Starting at the line that contains "grey egg: 8 -> 6" and ending at the line that contains "grey cap: 4 -> 6", the lines below are to be given again exactly, with nothing added.

Recorded data
--

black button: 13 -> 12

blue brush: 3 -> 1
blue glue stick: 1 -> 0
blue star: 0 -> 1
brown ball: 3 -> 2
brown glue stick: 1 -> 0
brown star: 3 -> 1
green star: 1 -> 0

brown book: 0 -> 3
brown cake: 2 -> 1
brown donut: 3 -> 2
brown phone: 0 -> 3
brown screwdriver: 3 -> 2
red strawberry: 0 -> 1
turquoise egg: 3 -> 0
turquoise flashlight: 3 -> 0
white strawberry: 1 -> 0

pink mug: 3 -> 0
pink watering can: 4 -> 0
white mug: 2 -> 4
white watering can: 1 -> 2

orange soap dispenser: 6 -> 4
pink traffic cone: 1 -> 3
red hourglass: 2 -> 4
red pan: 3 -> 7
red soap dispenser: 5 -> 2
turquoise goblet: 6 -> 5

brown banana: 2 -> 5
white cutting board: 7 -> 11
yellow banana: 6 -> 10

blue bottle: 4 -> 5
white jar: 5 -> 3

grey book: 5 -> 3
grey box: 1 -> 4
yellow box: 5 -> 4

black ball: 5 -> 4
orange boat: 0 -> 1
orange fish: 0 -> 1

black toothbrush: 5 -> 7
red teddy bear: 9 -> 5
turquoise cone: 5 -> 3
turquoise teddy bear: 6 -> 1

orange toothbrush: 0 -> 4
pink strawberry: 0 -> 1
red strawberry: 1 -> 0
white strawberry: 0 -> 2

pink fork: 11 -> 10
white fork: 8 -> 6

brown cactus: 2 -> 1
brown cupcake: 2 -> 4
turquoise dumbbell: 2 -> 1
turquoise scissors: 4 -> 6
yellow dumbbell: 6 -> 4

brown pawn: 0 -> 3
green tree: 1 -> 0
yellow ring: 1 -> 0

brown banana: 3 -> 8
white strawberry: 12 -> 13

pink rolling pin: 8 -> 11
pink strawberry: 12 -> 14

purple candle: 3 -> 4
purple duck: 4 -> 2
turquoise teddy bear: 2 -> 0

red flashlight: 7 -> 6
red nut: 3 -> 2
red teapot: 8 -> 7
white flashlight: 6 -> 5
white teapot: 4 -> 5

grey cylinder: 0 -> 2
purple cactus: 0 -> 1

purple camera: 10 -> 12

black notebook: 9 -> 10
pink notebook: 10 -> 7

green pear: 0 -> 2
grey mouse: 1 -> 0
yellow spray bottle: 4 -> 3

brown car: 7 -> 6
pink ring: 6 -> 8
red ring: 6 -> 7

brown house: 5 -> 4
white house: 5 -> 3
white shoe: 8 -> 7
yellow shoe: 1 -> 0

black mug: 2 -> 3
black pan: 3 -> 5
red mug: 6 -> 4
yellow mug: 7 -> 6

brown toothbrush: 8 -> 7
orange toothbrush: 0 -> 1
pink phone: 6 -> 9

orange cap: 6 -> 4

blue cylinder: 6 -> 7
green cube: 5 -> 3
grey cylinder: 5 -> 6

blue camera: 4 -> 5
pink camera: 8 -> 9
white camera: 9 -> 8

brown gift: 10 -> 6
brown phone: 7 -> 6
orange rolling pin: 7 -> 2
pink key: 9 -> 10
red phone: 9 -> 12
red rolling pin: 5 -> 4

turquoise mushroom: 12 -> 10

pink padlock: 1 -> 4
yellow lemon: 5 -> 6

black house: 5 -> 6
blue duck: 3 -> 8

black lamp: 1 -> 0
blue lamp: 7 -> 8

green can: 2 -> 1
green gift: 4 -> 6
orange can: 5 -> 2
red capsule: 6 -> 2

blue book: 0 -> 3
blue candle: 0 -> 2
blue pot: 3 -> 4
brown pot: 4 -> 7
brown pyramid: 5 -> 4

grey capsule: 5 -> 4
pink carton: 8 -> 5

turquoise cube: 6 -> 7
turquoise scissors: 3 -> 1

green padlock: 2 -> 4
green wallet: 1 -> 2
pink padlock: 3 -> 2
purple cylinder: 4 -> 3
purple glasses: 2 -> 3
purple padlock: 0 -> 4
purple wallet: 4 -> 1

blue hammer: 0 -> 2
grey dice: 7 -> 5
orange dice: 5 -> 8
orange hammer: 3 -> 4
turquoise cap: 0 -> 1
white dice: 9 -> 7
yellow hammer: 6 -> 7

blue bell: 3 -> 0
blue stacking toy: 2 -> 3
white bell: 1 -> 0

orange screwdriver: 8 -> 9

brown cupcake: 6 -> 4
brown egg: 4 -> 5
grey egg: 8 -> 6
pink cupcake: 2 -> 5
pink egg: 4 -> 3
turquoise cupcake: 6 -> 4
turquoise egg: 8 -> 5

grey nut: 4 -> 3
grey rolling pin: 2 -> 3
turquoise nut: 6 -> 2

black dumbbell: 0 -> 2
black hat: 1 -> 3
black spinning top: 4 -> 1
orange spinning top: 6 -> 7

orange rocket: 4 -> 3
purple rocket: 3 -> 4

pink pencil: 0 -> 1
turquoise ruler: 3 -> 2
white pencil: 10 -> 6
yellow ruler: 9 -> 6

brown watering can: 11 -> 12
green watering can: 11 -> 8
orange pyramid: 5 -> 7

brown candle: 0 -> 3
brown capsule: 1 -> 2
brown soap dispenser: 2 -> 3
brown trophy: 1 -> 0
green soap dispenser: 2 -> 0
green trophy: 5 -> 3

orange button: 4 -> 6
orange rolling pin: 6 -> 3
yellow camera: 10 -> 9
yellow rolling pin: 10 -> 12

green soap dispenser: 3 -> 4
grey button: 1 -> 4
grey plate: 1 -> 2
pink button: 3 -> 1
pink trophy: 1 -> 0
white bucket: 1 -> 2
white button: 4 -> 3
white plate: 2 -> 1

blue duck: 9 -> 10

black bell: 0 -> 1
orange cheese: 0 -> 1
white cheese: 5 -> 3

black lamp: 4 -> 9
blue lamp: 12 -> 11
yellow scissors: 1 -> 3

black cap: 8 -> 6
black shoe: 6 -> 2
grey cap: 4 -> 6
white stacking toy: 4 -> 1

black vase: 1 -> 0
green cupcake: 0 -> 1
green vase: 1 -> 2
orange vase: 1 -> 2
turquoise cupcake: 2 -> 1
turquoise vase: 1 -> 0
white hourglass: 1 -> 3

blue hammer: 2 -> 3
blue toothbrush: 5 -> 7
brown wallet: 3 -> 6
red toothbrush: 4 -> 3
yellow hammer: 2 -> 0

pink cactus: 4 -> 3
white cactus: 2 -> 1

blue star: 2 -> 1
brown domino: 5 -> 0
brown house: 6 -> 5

--

**OUTPUT FOR THIS TASK:**
grey egg: 8 -> 6
pink cupcake: 2 -> 5
pink egg: 4 -> 3
turquoise cupcake: 6 -> 4
turquoise egg: 8 -> 5

grey nut: 4 -> 3
grey rolling pin: 2 -> 3
turquoise nut: 6 -> 2

black dumbbell: 0 -> 2
black hat: 1 -> 3
black spinning top: 4 -> 1
orange spinning top: 6 -> 7

orange rocket: 4 -> 3
purple rocket: 3 -> 4

pink pencil: 0 -> 1
turquoise ruler: 3 -> 2
white pencil: 10 -> 6
yellow ruler: 9 -> 6

brown watering can: 11 -> 12
green watering can: 11 -> 8
orange pyramid: 5 -> 7

brown candle: 0 -> 3
brown capsule: 1 -> 2
brown soap dispenser: 2 -> 3
brown trophy: 1 -> 0
green soap dispenser: 2 -> 0
green trophy: 5 -> 3

orange button: 4 -> 6
orange rolling pin: 6 -> 3
yellow camera: 10 -> 9
yellow rolling pin: 10 -> 12

green soap dispenser: 3 -> 4
grey button: 1 -> 4
grey plate: 1 -> 2
pink button: 3 -> 1
pink trophy: 1 -> 0
white bucket: 1 -> 2
white button: 4 -> 3
white plate: 2 -> 1

blue duck: 9 -> 10

black bell: 0 -> 1
orange cheese: 0 -> 1
white cheese: 5 -> 3

black lamp: 4 -> 9
blue lamp: 12 -> 11
yellow scissors: 1 -> 3

black cap: 8 -> 6
black shoe: 6 -> 2
grey cap: 4 -> 6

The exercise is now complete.